### What you need to do:
Scan the lines below for "kostka"; report the number of lines that contain it, and only that.

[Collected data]
= = = =

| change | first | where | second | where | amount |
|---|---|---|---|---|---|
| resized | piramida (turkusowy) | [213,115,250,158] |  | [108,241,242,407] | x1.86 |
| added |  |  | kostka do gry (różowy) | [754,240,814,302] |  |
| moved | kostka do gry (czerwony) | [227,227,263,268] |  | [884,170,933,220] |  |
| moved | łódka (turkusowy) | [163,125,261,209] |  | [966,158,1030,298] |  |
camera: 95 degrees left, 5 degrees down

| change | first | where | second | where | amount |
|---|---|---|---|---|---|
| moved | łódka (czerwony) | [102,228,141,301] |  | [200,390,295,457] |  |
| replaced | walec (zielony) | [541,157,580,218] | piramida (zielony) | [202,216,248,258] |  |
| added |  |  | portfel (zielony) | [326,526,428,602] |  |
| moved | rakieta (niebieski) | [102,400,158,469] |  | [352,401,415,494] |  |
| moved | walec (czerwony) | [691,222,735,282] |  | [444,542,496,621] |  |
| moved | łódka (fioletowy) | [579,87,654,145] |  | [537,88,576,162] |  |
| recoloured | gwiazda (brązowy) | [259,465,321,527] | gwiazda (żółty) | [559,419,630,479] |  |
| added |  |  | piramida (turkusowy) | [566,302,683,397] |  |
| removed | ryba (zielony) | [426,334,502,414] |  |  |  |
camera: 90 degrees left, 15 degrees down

= = = =

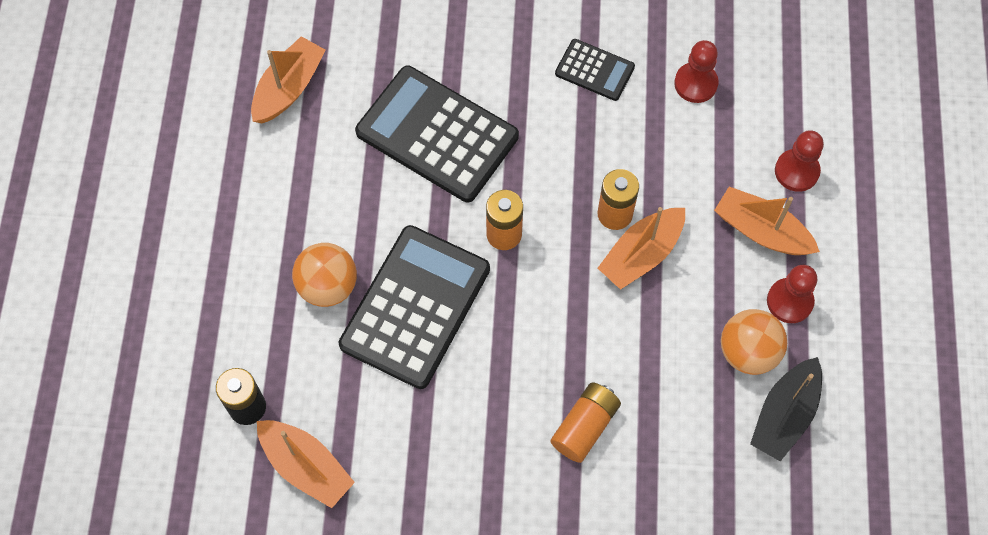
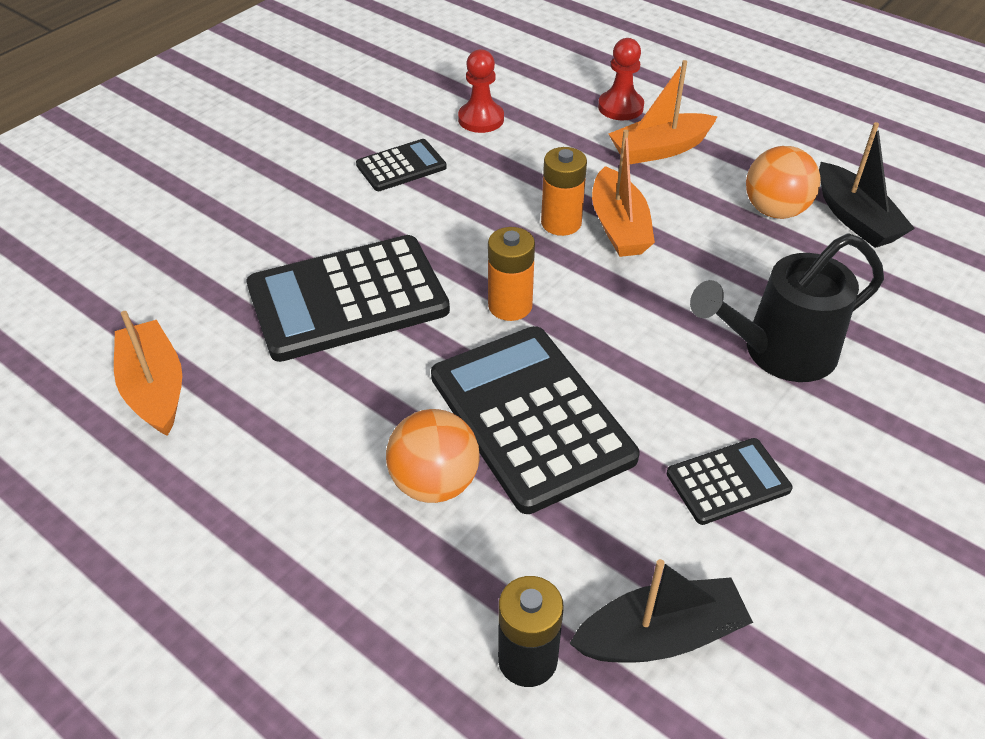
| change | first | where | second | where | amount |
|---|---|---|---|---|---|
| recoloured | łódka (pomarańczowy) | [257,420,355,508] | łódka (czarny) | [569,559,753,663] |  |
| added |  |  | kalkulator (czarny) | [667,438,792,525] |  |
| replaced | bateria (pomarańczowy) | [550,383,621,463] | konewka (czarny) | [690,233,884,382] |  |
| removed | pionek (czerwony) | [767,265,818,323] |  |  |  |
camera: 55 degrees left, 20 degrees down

= = = =

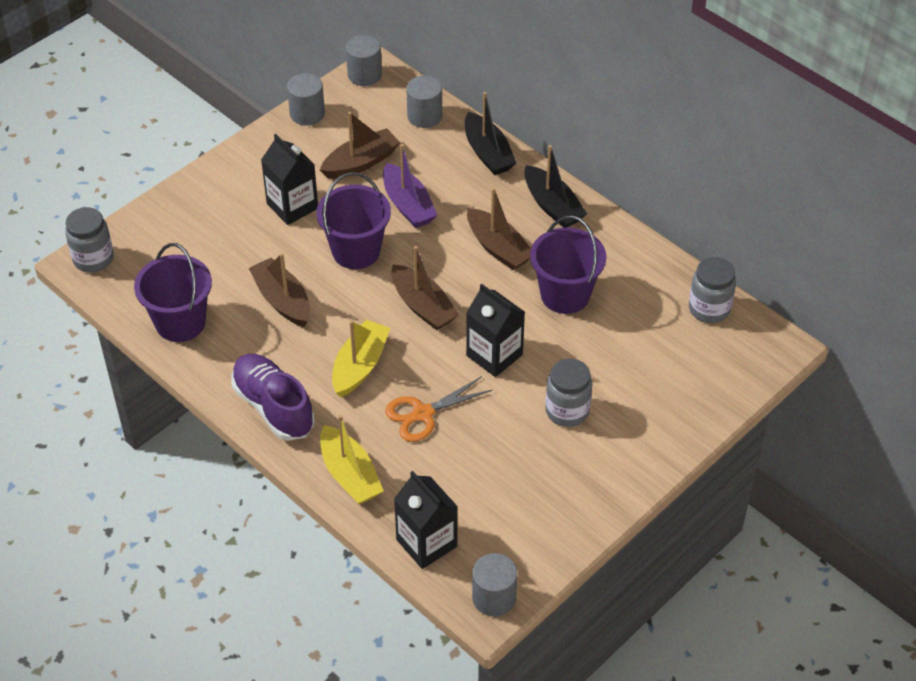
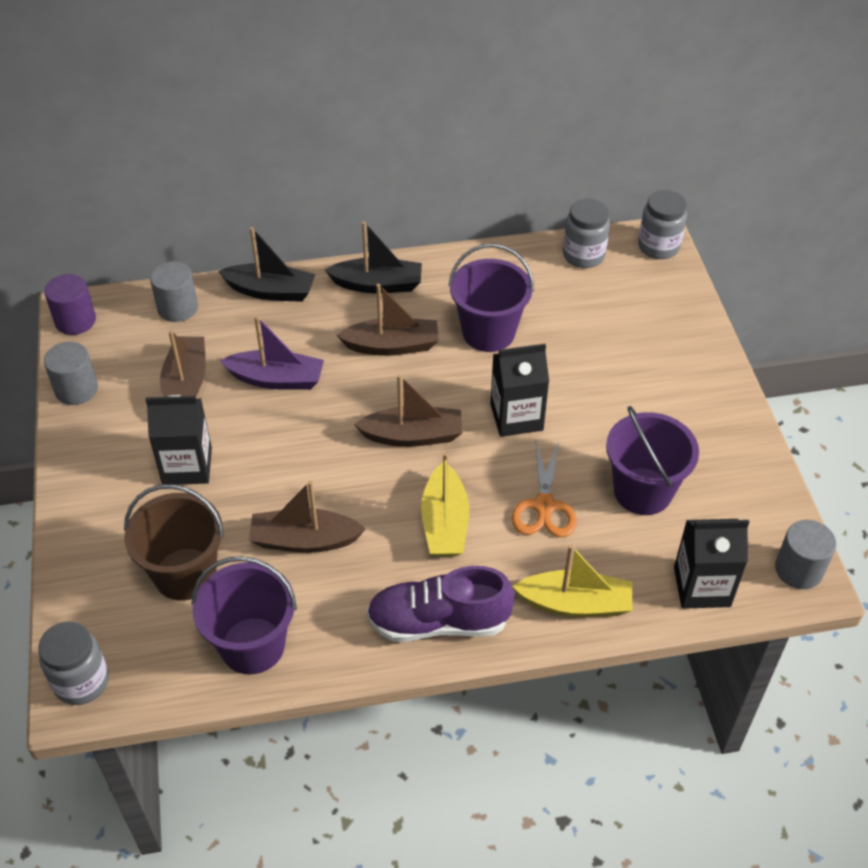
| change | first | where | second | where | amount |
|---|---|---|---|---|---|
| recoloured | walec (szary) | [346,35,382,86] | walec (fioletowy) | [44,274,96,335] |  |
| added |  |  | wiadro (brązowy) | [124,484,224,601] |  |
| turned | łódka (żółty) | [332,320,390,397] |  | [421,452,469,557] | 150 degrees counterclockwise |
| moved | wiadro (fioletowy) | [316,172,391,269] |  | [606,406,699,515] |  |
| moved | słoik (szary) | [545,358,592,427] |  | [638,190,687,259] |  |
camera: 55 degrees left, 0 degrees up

= = = =

### Exercise response:
2